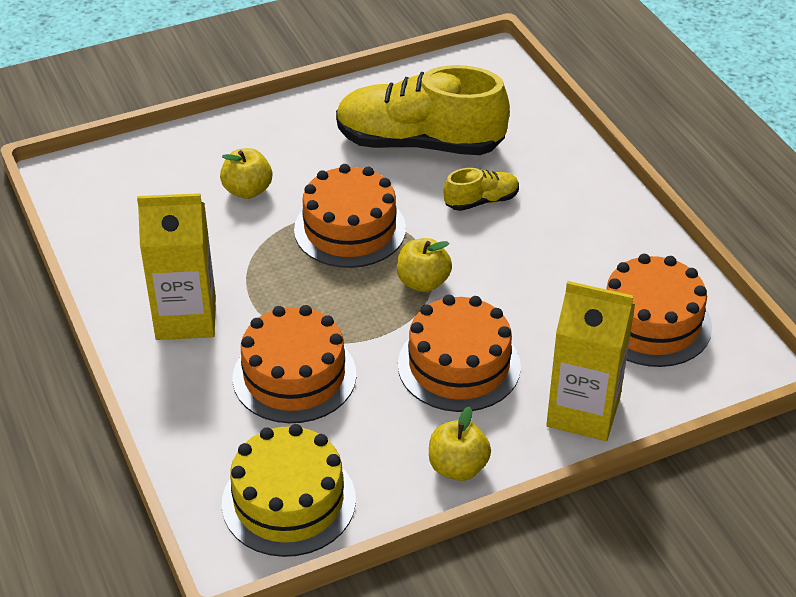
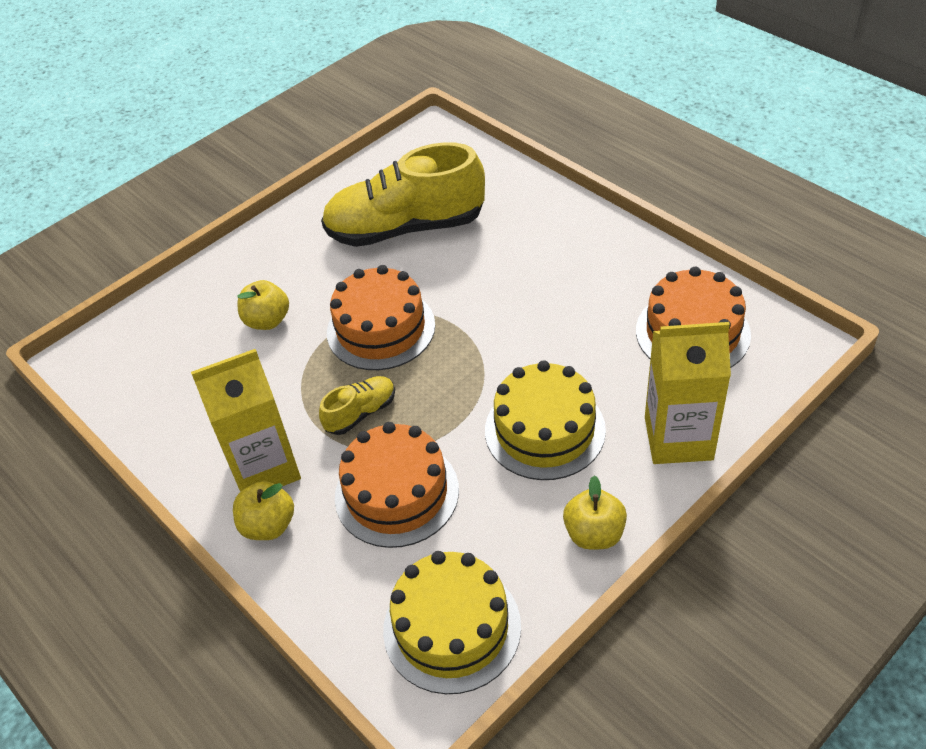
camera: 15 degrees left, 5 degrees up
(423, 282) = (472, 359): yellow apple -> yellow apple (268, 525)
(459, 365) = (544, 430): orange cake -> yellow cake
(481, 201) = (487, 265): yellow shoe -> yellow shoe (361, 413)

* * *

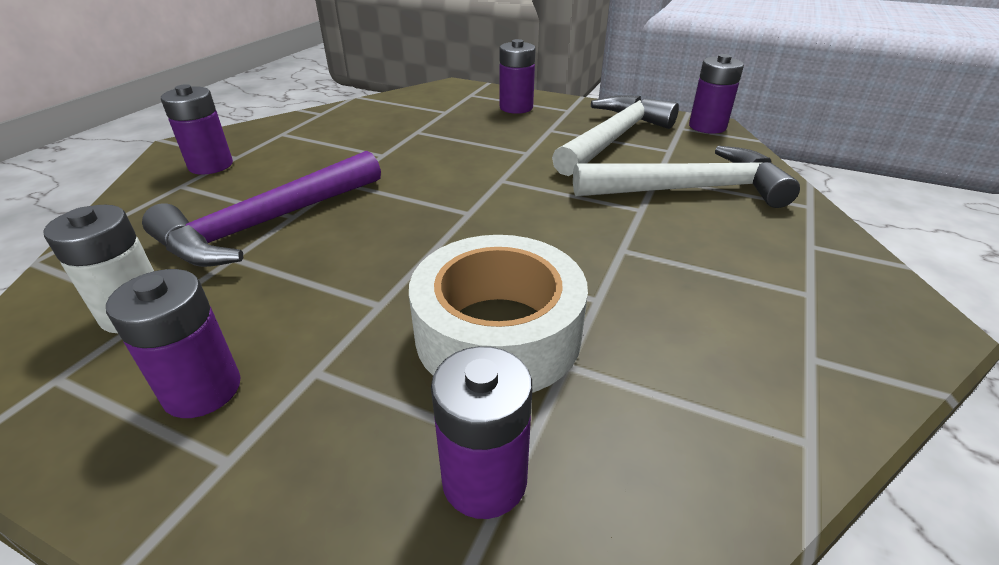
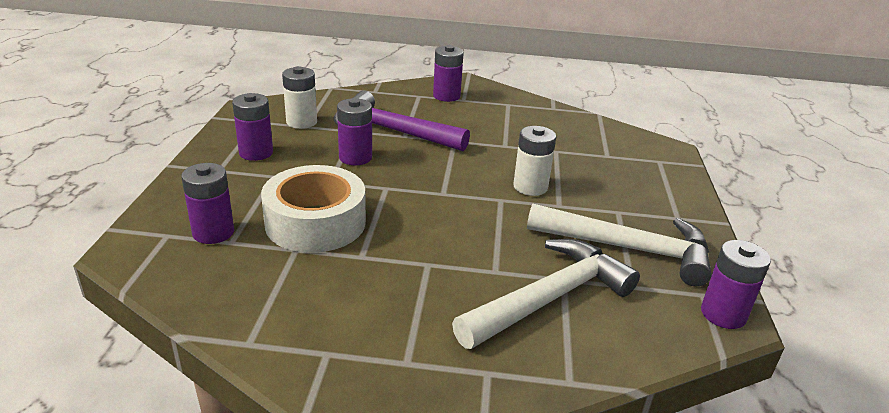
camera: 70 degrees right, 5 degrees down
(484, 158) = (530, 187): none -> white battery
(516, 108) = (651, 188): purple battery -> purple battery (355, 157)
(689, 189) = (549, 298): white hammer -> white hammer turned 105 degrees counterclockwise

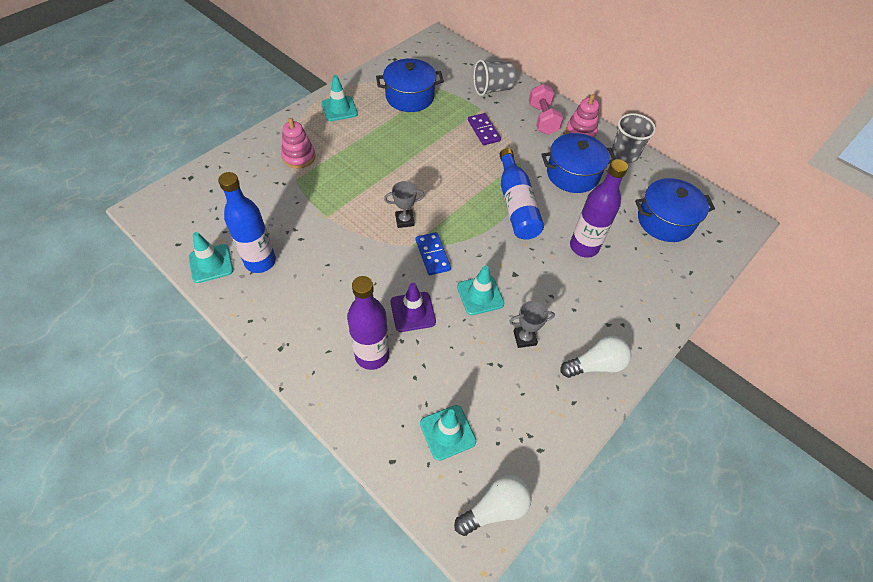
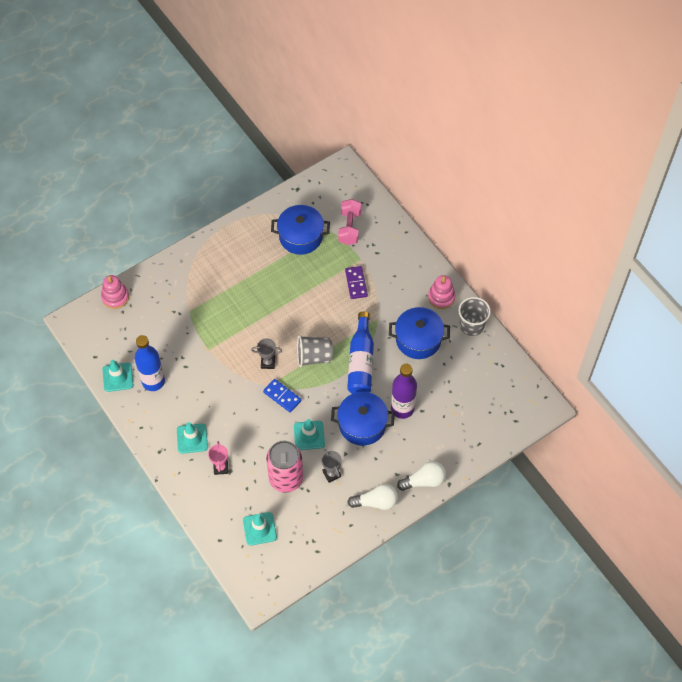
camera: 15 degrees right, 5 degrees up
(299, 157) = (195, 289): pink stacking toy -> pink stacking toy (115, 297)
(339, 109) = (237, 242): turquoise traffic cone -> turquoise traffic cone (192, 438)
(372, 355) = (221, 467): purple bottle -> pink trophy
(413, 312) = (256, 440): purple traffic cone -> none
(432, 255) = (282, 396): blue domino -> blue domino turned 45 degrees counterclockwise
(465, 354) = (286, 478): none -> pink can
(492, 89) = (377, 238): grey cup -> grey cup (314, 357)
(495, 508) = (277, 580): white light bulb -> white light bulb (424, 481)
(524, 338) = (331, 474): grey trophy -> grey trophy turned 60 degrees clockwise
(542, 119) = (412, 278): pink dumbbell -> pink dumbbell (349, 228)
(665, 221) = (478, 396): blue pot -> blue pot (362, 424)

PROBLEM REQUIREMENTS:
Look through the entries above and quote exactly the lines from the line with "camera: 15 degrees left, 5 degrees up" to the line with "(481, 201) = (487, 265): yellow", counting both of those lines.

ANSWER SECTION:
camera: 15 degrees left, 5 degrees up
(423, 282) = (472, 359): yellow apple -> yellow apple (268, 525)
(459, 365) = (544, 430): orange cake -> yellow cake
(481, 201) = (487, 265): yellow shoe -> yellow shoe (361, 413)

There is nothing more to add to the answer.